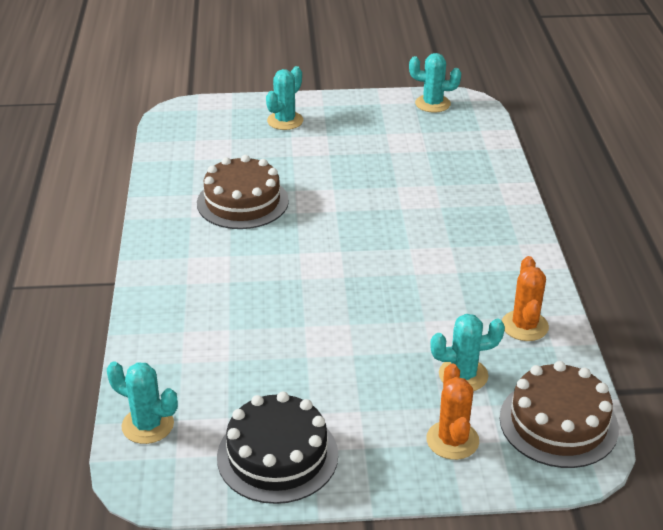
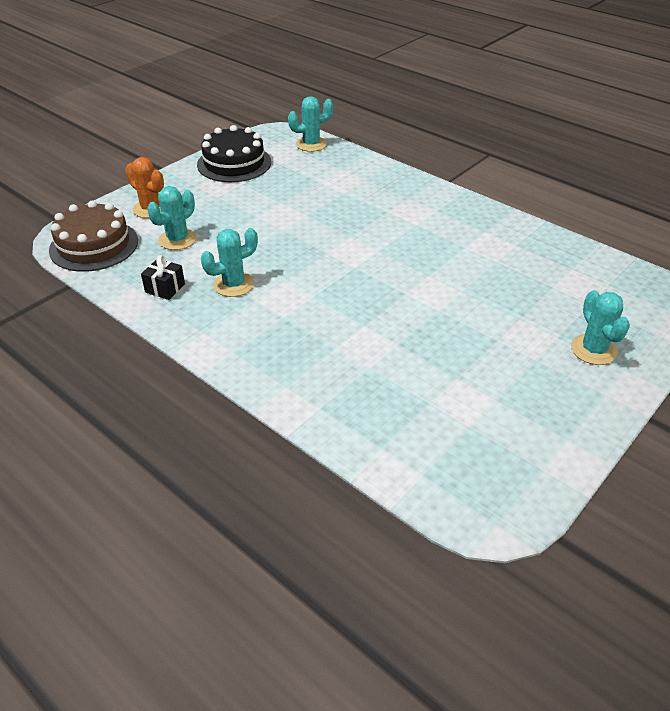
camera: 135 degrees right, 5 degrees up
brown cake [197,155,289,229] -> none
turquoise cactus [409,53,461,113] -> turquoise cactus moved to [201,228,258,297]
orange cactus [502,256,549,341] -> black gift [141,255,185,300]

---

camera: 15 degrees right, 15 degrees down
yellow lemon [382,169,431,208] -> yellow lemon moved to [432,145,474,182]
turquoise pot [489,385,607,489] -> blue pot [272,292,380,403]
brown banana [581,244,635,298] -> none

---

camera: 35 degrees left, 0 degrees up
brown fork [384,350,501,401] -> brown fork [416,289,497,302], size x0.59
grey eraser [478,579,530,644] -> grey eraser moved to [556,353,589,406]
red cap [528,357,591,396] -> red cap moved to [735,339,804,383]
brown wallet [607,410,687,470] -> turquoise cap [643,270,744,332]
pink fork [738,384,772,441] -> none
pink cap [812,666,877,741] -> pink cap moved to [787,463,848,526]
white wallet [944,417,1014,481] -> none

PROBLEM: Retype word for word everything in the listing above from the line that holds "camera: 35 degrees left, 0 degrees up" down to the line that holds "white wallet [944,417,1014,481] -> none". Keep both end lines and leave out the rest.

SOLUTION:
camera: 35 degrees left, 0 degrees up
brown fork [384,350,501,401] -> brown fork [416,289,497,302], size x0.59
grey eraser [478,579,530,644] -> grey eraser moved to [556,353,589,406]
red cap [528,357,591,396] -> red cap moved to [735,339,804,383]
brown wallet [607,410,687,470] -> turquoise cap [643,270,744,332]
pink fork [738,384,772,441] -> none
pink cap [812,666,877,741] -> pink cap moved to [787,463,848,526]
white wallet [944,417,1014,481] -> none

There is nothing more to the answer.